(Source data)

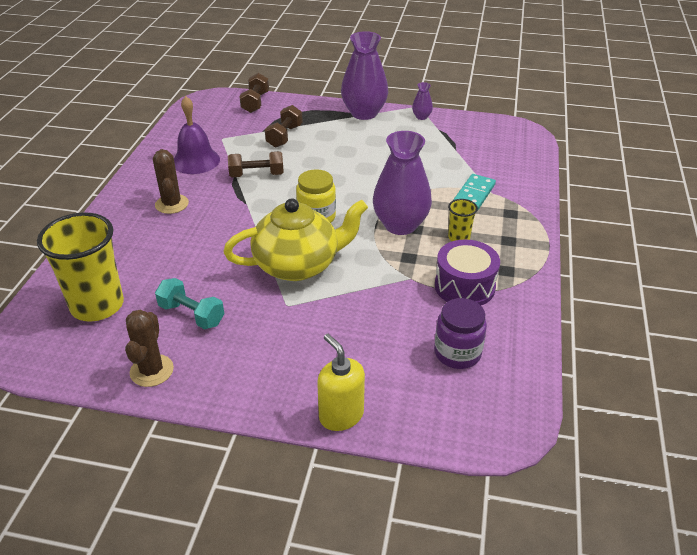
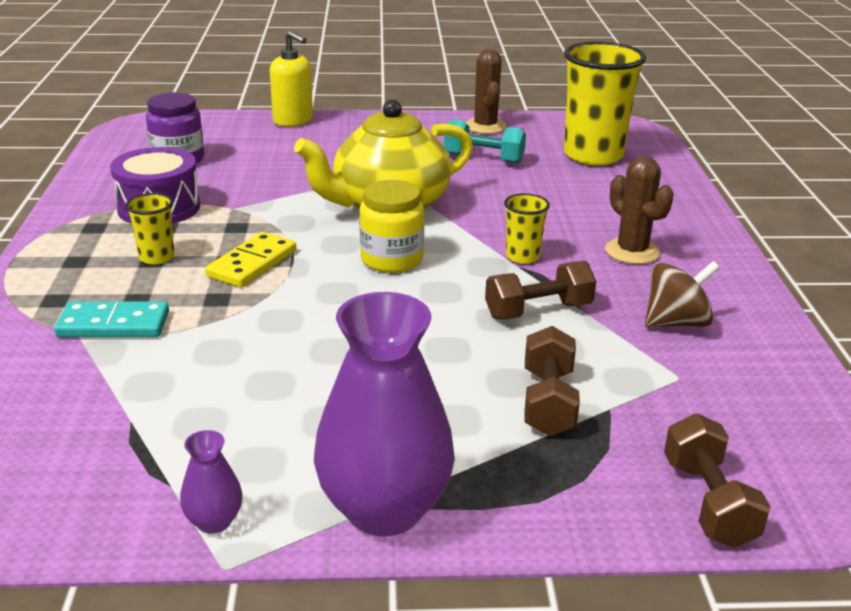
camera: 165 degrees right, 10 degrees down
(196, 161) = (676, 323): purple bell -> brown spinning top
(238, 209) = (522, 256): none -> yellow cup
(400, 225) = (252, 263): purple vase -> yellow domino
(474, 194) = (113, 325): turquoise domino -> turquoise domino turned 75 degrees clockwise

BRIEF:
Copy out the data above exactly, except the pictures.

TASK RESULT:
camera: 165 degrees right, 10 degrees down
(196, 161) = (676, 323): purple bell -> brown spinning top
(238, 209) = (522, 256): none -> yellow cup
(400, 225) = (252, 263): purple vase -> yellow domino
(474, 194) = (113, 325): turquoise domino -> turquoise domino turned 75 degrees clockwise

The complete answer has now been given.